Data listing:
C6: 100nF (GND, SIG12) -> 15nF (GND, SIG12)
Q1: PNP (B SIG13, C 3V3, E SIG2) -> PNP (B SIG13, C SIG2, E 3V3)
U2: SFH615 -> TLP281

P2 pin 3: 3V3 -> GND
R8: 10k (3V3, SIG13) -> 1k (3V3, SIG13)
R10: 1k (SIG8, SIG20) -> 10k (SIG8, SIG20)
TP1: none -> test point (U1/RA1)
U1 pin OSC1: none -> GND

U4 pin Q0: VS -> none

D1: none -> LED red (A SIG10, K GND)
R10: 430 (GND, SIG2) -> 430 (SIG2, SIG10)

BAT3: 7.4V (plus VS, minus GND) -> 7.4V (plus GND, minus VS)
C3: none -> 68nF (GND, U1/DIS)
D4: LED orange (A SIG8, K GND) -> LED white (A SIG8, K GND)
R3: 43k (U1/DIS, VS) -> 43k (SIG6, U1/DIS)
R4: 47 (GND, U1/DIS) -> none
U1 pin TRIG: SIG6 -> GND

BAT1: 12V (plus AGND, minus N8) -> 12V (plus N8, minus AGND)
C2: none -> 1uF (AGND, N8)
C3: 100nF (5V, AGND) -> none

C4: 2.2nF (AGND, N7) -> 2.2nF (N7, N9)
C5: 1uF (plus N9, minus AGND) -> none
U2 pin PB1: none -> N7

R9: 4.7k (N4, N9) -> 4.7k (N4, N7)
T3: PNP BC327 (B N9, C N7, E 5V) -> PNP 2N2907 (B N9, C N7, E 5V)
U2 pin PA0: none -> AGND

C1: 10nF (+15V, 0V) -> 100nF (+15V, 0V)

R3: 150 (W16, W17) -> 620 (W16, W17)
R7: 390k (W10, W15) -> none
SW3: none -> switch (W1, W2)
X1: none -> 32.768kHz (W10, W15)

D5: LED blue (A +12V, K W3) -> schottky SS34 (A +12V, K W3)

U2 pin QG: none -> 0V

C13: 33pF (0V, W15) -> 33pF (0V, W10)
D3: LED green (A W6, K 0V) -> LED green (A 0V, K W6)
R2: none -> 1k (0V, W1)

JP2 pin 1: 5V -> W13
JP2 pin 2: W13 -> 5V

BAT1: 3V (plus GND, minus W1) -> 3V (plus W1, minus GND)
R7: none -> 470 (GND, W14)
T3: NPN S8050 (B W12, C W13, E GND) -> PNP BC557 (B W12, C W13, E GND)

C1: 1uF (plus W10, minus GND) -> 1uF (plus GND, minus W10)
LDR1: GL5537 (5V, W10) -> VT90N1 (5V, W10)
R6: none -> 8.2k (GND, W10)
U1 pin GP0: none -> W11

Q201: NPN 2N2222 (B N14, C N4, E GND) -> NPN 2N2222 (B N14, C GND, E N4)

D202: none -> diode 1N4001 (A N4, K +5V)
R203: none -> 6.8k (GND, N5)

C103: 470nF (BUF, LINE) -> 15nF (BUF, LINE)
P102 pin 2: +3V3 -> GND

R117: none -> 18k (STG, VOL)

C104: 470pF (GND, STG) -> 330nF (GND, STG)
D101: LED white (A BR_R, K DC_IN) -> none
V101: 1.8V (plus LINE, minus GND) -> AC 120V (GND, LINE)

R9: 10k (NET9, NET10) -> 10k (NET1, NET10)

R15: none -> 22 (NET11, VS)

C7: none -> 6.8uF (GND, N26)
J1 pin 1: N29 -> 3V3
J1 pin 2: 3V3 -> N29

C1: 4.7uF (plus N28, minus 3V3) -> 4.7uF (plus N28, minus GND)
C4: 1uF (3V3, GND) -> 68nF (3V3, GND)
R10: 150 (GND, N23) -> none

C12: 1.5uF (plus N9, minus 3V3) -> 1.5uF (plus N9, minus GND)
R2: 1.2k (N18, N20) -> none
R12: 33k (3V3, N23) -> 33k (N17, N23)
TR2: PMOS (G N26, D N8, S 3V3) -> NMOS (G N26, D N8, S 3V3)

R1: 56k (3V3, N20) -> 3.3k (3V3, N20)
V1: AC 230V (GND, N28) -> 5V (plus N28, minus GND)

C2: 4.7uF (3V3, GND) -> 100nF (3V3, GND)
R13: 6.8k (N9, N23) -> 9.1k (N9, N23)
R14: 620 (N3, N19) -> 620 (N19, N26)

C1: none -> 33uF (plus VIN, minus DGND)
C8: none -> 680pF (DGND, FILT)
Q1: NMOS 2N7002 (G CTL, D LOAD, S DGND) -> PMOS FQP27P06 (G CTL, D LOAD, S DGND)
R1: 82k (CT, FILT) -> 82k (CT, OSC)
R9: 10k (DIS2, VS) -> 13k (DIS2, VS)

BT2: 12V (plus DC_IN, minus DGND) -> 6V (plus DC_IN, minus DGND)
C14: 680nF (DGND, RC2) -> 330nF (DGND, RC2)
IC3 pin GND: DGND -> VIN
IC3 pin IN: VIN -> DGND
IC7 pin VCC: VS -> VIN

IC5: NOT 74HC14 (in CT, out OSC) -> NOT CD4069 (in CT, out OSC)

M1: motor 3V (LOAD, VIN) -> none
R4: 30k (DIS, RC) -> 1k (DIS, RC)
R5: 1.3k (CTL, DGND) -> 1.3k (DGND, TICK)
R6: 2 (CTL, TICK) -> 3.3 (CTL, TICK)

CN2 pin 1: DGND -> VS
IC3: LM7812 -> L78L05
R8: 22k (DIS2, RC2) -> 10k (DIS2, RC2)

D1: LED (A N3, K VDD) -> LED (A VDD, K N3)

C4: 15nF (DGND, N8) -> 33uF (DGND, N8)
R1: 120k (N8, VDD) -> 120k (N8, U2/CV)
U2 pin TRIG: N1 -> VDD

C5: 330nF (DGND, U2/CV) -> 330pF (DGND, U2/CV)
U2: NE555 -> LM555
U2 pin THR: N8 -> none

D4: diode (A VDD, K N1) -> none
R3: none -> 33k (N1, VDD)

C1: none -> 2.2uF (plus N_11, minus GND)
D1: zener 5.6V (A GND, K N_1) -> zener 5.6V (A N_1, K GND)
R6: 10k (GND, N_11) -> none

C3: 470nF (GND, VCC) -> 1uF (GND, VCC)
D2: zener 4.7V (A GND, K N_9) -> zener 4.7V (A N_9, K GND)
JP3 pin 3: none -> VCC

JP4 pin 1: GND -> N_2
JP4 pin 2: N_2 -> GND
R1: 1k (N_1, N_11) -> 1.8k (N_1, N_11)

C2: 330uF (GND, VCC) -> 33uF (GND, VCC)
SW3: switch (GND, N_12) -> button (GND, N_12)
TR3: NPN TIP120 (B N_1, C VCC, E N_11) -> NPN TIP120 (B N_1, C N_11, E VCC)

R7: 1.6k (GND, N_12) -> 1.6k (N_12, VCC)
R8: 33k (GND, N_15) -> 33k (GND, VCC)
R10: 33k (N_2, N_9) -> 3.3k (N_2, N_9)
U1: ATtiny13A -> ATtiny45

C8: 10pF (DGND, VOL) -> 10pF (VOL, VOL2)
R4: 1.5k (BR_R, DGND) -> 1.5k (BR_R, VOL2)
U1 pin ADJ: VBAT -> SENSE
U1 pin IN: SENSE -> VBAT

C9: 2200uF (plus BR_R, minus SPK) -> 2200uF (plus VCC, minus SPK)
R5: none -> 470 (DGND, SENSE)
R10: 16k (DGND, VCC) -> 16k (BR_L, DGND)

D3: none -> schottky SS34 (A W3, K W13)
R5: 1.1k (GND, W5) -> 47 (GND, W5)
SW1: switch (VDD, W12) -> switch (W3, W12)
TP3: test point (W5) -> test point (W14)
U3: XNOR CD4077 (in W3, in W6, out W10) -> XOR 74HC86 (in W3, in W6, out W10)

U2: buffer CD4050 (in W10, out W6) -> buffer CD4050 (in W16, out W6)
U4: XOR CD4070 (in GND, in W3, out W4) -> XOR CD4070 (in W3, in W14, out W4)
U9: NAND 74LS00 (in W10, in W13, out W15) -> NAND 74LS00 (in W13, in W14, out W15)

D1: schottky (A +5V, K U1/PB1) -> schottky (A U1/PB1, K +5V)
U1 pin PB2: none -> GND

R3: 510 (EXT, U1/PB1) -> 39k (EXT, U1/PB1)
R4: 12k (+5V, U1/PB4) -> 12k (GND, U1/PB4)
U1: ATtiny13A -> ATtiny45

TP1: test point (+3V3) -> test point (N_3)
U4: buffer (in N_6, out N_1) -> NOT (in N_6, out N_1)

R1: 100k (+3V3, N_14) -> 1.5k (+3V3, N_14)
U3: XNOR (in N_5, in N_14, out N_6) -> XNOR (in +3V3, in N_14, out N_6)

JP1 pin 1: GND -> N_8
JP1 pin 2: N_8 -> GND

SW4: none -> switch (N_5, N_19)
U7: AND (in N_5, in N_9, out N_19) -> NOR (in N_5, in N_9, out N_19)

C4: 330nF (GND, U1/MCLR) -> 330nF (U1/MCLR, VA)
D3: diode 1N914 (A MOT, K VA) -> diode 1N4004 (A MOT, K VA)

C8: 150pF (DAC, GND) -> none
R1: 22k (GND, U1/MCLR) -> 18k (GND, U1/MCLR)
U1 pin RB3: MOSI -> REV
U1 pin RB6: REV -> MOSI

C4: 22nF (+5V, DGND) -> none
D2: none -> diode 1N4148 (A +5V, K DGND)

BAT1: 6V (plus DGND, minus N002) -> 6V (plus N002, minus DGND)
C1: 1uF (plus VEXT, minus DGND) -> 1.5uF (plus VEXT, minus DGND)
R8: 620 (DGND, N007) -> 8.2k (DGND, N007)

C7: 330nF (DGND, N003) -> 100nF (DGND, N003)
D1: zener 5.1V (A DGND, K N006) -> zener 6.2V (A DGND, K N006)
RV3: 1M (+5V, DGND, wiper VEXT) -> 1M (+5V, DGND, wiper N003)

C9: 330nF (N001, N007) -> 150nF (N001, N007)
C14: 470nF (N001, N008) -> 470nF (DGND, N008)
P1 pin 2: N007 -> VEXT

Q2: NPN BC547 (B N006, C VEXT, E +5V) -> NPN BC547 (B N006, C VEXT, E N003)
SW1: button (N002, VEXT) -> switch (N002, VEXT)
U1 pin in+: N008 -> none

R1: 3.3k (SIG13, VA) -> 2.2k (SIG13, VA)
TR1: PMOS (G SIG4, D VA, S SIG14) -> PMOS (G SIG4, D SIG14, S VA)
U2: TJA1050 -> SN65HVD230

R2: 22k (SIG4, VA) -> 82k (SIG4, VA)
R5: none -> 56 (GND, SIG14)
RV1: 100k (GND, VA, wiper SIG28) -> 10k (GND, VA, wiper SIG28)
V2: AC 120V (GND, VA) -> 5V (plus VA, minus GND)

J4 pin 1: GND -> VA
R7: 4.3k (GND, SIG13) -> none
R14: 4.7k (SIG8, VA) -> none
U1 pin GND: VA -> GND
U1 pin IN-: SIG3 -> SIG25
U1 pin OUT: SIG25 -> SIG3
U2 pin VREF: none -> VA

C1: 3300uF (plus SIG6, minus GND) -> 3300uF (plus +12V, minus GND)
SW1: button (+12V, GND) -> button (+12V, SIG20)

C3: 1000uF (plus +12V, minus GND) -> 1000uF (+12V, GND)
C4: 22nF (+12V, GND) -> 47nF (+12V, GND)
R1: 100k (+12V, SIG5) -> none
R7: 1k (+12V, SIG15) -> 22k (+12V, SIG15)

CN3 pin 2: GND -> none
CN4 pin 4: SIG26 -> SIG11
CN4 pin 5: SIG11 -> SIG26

Task brief: Please reproduce exactly the lines in the listing above from the one containing "SW1: button (N002, VEXT)" through the one containing "V2: AC 120V", both included, and nothing more.

Solution below:
SW1: button (N002, VEXT) -> switch (N002, VEXT)
U1 pin in+: N008 -> none

R1: 3.3k (SIG13, VA) -> 2.2k (SIG13, VA)
TR1: PMOS (G SIG4, D VA, S SIG14) -> PMOS (G SIG4, D SIG14, S VA)
U2: TJA1050 -> SN65HVD230

R2: 22k (SIG4, VA) -> 82k (SIG4, VA)
R5: none -> 56 (GND, SIG14)
RV1: 100k (GND, VA, wiper SIG28) -> 10k (GND, VA, wiper SIG28)
V2: AC 120V (GND, VA) -> 5V (plus VA, minus GND)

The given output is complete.